- [AIM OF THE TASK]: Note each line of the entries that includes "TEMP". Then copy those lines.

- [MATERIAL PROVIDED]:

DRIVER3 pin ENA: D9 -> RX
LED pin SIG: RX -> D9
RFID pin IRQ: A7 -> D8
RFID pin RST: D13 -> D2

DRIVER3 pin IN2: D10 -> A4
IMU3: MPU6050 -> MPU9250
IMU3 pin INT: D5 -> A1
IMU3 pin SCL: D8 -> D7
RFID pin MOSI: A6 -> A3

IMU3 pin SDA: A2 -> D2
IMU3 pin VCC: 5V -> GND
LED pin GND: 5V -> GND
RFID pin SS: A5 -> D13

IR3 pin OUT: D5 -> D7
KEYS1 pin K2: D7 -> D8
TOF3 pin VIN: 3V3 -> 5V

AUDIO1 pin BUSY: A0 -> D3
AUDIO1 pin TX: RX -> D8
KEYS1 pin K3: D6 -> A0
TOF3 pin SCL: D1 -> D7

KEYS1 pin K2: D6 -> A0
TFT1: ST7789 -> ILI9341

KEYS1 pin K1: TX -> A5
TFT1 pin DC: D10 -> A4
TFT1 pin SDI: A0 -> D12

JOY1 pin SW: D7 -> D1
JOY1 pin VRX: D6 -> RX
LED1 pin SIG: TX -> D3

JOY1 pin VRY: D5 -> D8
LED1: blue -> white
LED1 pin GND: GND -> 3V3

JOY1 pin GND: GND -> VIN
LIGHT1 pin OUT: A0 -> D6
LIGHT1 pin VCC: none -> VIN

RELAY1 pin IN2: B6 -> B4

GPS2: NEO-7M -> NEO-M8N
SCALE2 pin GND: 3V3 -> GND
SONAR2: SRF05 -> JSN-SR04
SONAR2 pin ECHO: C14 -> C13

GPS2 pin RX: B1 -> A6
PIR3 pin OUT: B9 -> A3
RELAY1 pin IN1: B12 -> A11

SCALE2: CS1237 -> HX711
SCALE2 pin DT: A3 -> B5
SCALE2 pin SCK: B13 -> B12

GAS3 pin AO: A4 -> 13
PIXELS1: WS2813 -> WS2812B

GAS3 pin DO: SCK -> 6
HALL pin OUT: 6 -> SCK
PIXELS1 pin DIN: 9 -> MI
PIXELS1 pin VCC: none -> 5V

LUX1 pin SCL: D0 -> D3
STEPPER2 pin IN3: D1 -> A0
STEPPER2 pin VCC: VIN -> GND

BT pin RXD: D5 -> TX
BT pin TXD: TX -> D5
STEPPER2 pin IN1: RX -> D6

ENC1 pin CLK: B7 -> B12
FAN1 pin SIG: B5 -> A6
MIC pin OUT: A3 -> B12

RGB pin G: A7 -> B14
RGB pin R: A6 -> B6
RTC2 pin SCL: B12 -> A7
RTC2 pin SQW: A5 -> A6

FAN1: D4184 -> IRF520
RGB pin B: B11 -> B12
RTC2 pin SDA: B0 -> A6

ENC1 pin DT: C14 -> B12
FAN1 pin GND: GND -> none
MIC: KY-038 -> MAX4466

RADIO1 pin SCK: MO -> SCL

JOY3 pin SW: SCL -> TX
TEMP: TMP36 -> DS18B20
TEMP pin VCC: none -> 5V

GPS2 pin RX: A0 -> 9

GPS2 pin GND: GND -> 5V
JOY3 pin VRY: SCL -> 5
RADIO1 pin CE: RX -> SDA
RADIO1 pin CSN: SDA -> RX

- [EXERCISE RESULT]:
TEMP: TMP36 -> DS18B20
TEMP pin VCC: none -> 5V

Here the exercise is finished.